Collected data entries
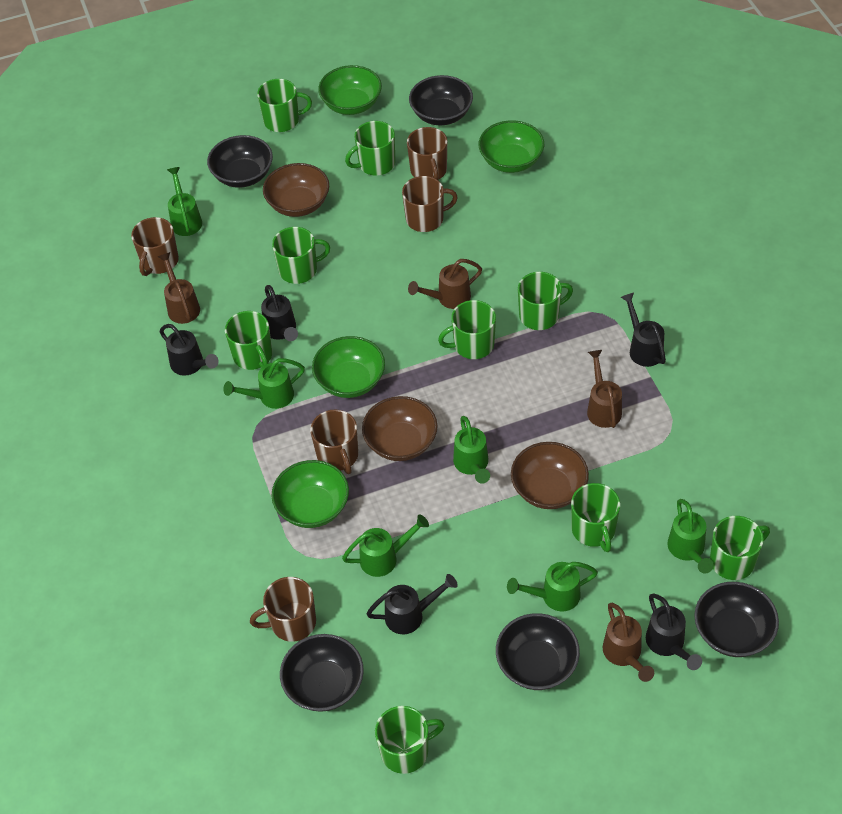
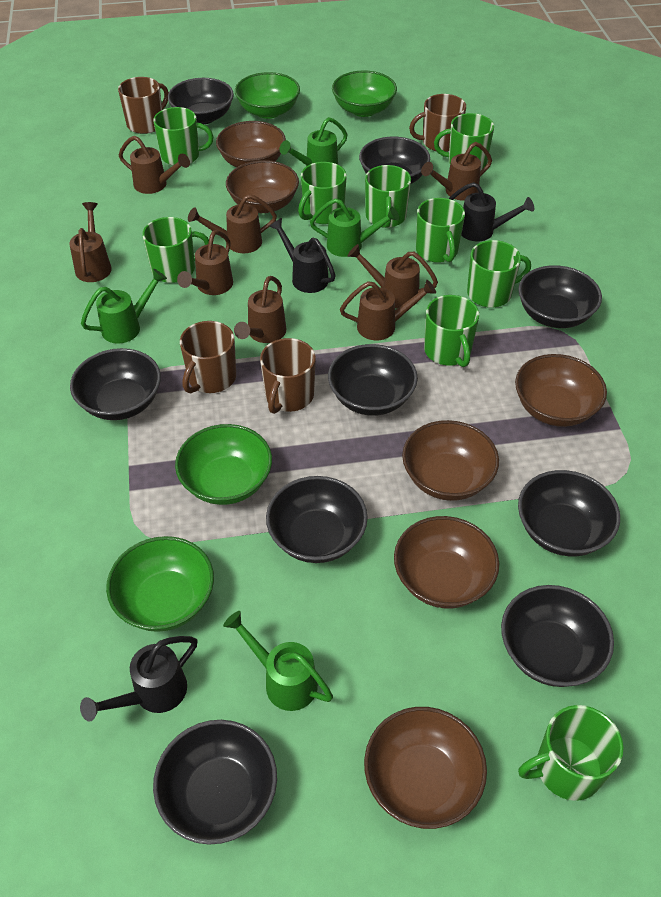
black bowl: [207,135,273,188] [280,634,364,712] [409,75,473,125] [496,613,580,690] [694,582,779,657] = 5 -> [70,348,161,420] [153,720,277,845] [168,78,234,124] [266,476,368,563] [328,344,418,416] [359,137,430,184] [501,585,614,687] [518,265,602,328] [518,470,620,556] = 9
black watering can: [160,324,219,376] [261,285,298,341] [366,574,458,634] [621,293,666,367] [646,593,702,670] = 5 -> [80,636,197,722] [269,218,336,293] [449,182,534,241] = 3
brown bowl: [263,163,329,217] [362,396,437,461] [511,442,589,509] = 3 -> [216,121,286,167] [226,160,299,213] [364,707,487,829] [394,516,499,608] [402,420,499,501] [515,354,607,427] = 6
brown mug: [131,217,179,276] [250,577,316,642] [310,410,359,474] [402,176,458,232] [407,127,447,180] = 5 -> [118,77,169,134] [180,321,236,394] [260,338,316,414] [409,94,466,152] = 4
brown watering can: [158,252,200,324] [408,259,482,309] [587,350,622,428] [603,603,654,682] = 4 -> [69,202,112,282] [119,136,190,194] [177,230,233,295] [188,194,277,253] [234,276,286,343] [340,280,436,340] [347,244,438,308] [421,142,492,201] = 8
green watering can: [167,167,202,236] [223,358,305,409] [342,514,429,577] [453,416,490,484] [507,562,598,611] [668,499,714,574] = 6 -> [81,269,167,344] [223,611,333,711] [280,117,348,166] [310,198,399,257] = 4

§ What is being asked
All lines from the beginning of the entries above to the line containing "brown watering can: [158,252,200,324]", inclusive, should be printed exactly, apart from the pictures.

§ Response
black bowl: [207,135,273,188] [280,634,364,712] [409,75,473,125] [496,613,580,690] [694,582,779,657] = 5 -> [70,348,161,420] [153,720,277,845] [168,78,234,124] [266,476,368,563] [328,344,418,416] [359,137,430,184] [501,585,614,687] [518,265,602,328] [518,470,620,556] = 9
black watering can: [160,324,219,376] [261,285,298,341] [366,574,458,634] [621,293,666,367] [646,593,702,670] = 5 -> [80,636,197,722] [269,218,336,293] [449,182,534,241] = 3
brown bowl: [263,163,329,217] [362,396,437,461] [511,442,589,509] = 3 -> [216,121,286,167] [226,160,299,213] [364,707,487,829] [394,516,499,608] [402,420,499,501] [515,354,607,427] = 6
brown mug: [131,217,179,276] [250,577,316,642] [310,410,359,474] [402,176,458,232] [407,127,447,180] = 5 -> [118,77,169,134] [180,321,236,394] [260,338,316,414] [409,94,466,152] = 4
brown watering can: [158,252,200,324] [408,259,482,309] [587,350,622,428] [603,603,654,682] = 4 -> [69,202,112,282] [119,136,190,194] [177,230,233,295] [188,194,277,253] [234,276,286,343] [340,280,436,340] [347,244,438,308] [421,142,492,201] = 8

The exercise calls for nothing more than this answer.